## Records provided
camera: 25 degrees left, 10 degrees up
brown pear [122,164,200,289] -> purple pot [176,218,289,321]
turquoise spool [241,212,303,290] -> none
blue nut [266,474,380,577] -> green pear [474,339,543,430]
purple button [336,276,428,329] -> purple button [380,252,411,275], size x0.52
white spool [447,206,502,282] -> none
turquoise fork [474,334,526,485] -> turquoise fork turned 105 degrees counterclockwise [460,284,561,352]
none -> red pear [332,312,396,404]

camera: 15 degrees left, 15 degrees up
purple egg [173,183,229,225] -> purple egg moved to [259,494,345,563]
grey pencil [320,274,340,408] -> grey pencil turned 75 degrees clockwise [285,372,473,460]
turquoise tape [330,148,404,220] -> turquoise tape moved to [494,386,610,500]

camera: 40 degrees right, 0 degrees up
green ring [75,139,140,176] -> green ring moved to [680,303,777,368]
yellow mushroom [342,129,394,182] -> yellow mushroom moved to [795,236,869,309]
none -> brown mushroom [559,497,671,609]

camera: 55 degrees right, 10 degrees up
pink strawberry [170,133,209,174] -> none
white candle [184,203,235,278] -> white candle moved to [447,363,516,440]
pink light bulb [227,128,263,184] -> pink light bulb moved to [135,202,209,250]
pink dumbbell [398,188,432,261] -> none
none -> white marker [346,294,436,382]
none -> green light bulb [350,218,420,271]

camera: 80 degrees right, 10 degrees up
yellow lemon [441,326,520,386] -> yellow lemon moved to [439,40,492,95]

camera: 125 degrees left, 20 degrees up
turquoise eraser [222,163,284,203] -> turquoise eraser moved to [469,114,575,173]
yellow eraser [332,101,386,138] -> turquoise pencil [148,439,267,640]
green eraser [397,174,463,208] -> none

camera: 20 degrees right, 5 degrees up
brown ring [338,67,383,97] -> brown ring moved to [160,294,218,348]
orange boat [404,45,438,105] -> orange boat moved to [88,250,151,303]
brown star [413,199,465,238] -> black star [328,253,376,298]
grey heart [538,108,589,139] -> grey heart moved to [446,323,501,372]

## Aim of the exercise
Some lines in the data above hold the string "pink". Find and copy each of them.

## Answer for this exercise
pink strawberry [170,133,209,174] -> none
pink light bulb [227,128,263,184] -> pink light bulb moved to [135,202,209,250]
pink dumbbell [398,188,432,261] -> none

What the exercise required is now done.